>>>

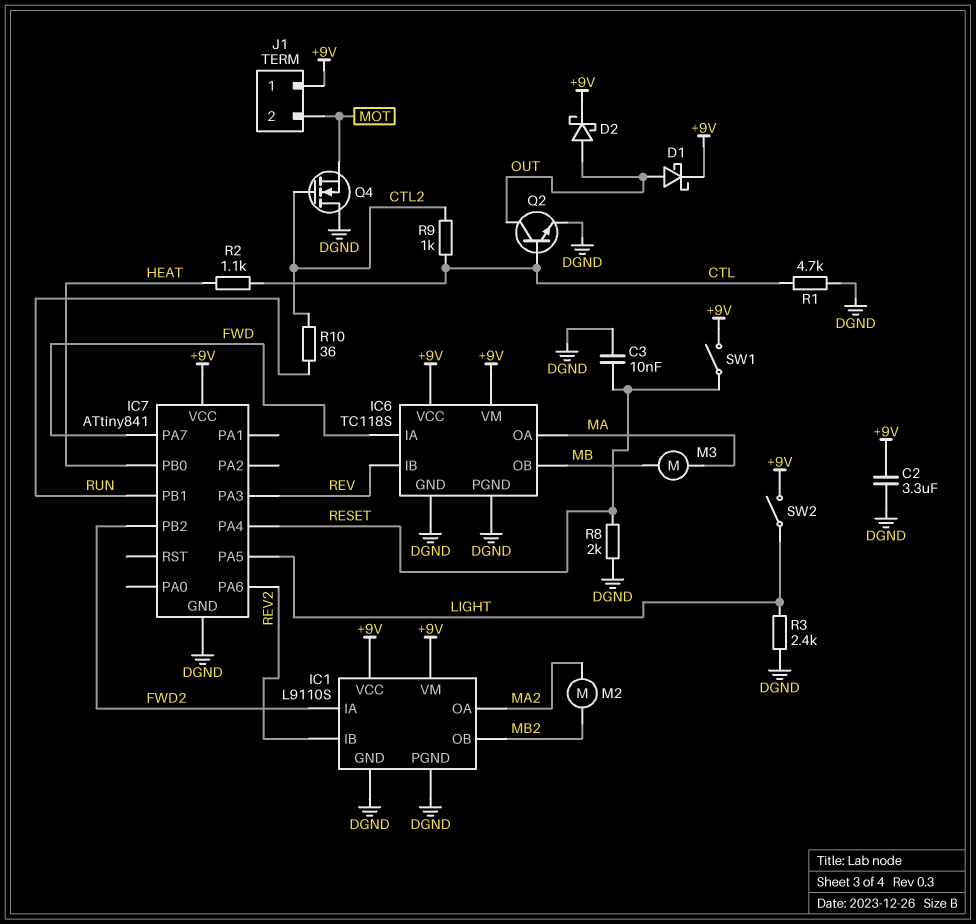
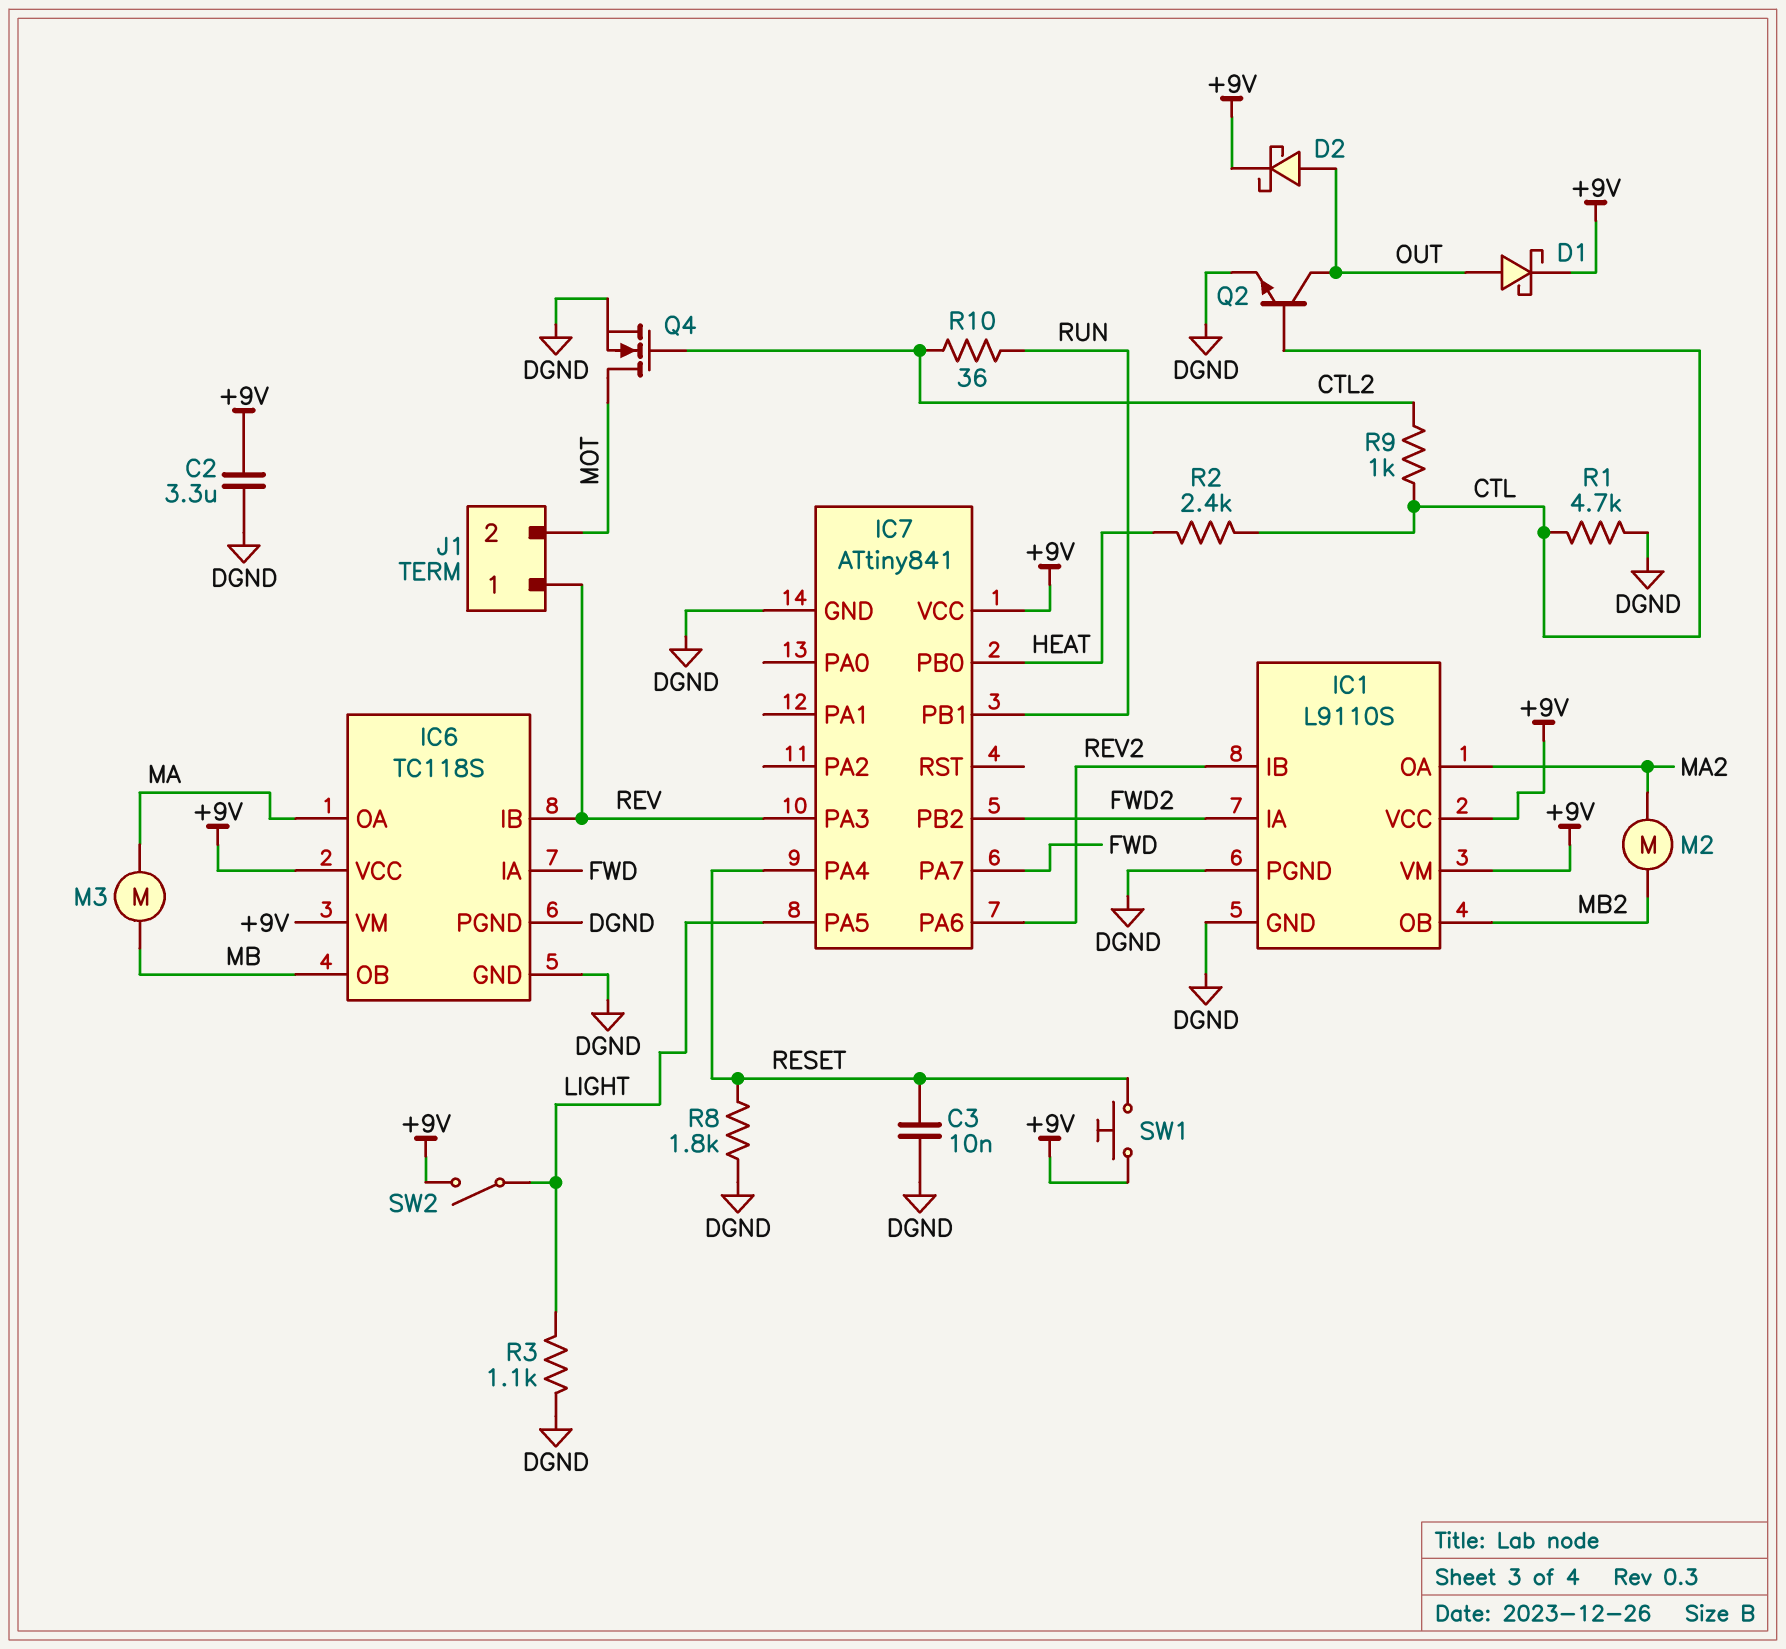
J1 pin 1: +9V -> REV
Q4: NMOS (G CTL2, D DGND, S MOT) -> NMOS (G CTL2, D MOT, S DGND)
R2: 1.1k (CTL, HEAT) -> 2.4k (CTL, HEAT)
R3: 2.4k (DGND, LIGHT) -> 1.1k (DGND, LIGHT)
R8: 2k (DGND, RESET) -> 1.8k (DGND, RESET)
SW1: switch (+9V, RESET) -> button (+9V, RESET)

<<<

In the entries above, some lines hold the string "RESET". Copy each of them.

Task answer:
R8: 2k (DGND, RESET) -> 1.8k (DGND, RESET)
SW1: switch (+9V, RESET) -> button (+9V, RESET)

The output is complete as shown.